> Problem requirements
Please repeat nothing except the lines from the one containing "[393 223 431 264]" through the end of the records, exactly and without pictures.

> The data

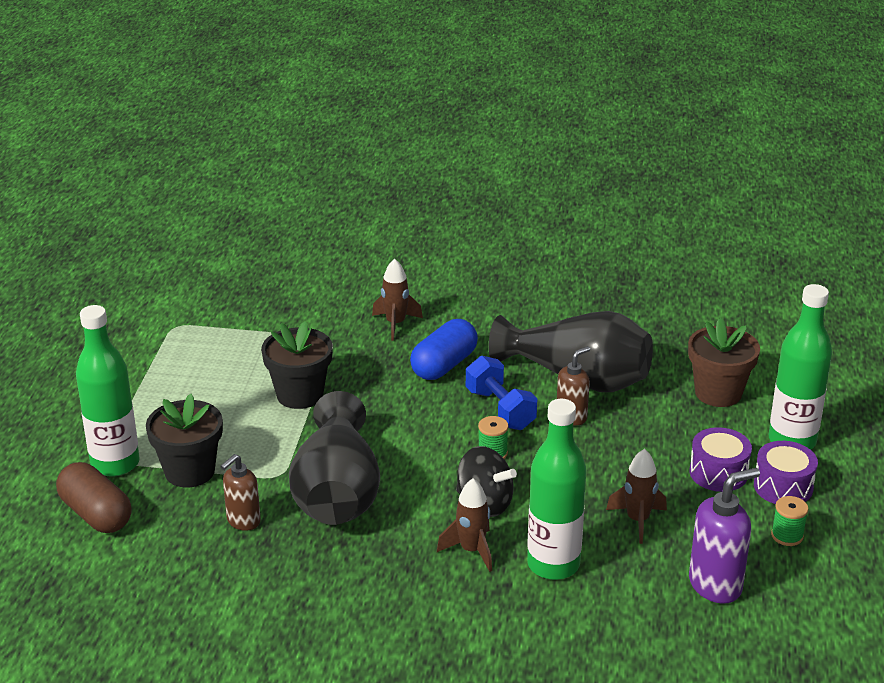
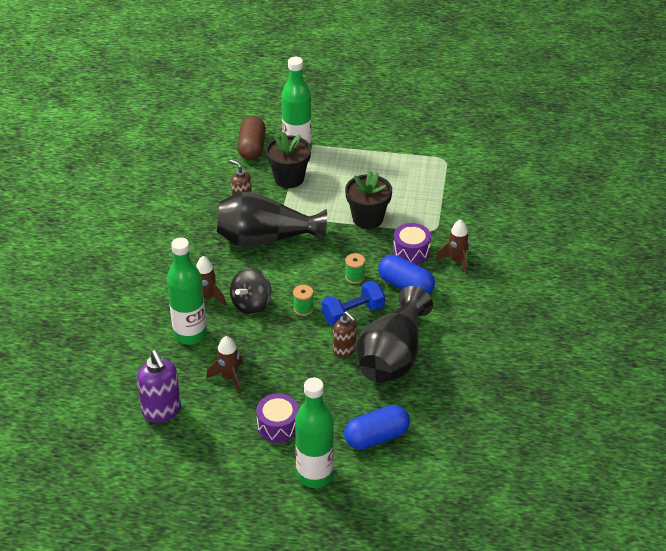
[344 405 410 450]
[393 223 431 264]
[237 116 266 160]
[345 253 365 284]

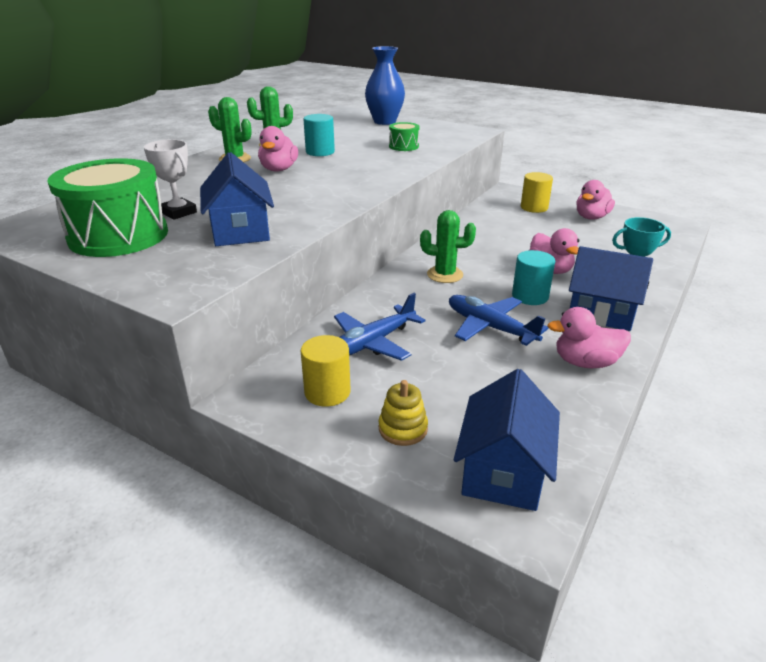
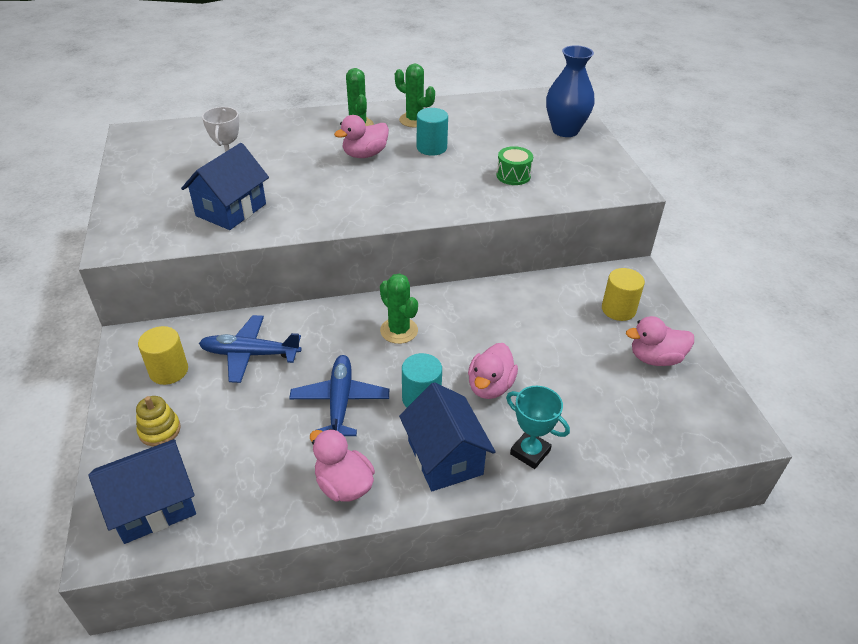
[47 158 168 257] (first image)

> Answer area
[393 223 431 264]
[237 116 266 160]
[345 253 365 284]

[47 158 168 257] (first image)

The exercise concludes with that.